_INSTRUCTION_
Every picture stays out; everything else in the listing below is to be returned exactly.

_DATA EXCERPTS_
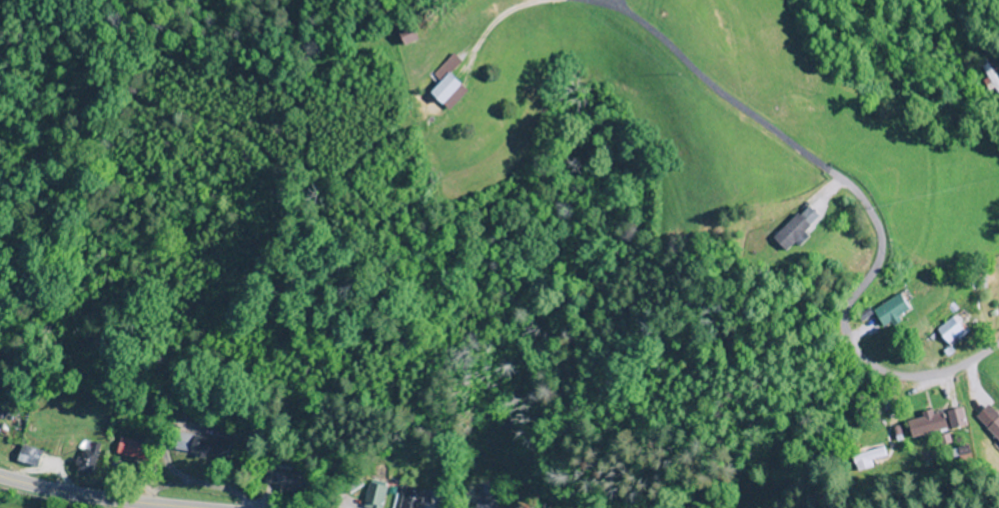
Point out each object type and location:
building: (989, 76)
building: (444, 91)
building: (788, 233)
building: (889, 310)
road: (857, 327)
building: (950, 331)
building: (43, 388)
building: (953, 418)
building: (988, 423)
building: (922, 425)
building: (198, 446)
building: (130, 450)
building: (27, 456)
building: (86, 458)
building: (862, 459)
building: (284, 479)
building: (373, 496)
road: (79, 497)
building: (410, 498)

_ANSWER TO THE EXERCISE_
Point out each object type and location:
building: (989, 76)
building: (444, 91)
building: (788, 233)
building: (889, 310)
road: (857, 327)
building: (950, 331)
building: (43, 388)
building: (953, 418)
building: (988, 423)
building: (922, 425)
building: (198, 446)
building: (130, 450)
building: (27, 456)
building: (86, 458)
building: (862, 459)
building: (284, 479)
building: (373, 496)
road: (79, 497)
building: (410, 498)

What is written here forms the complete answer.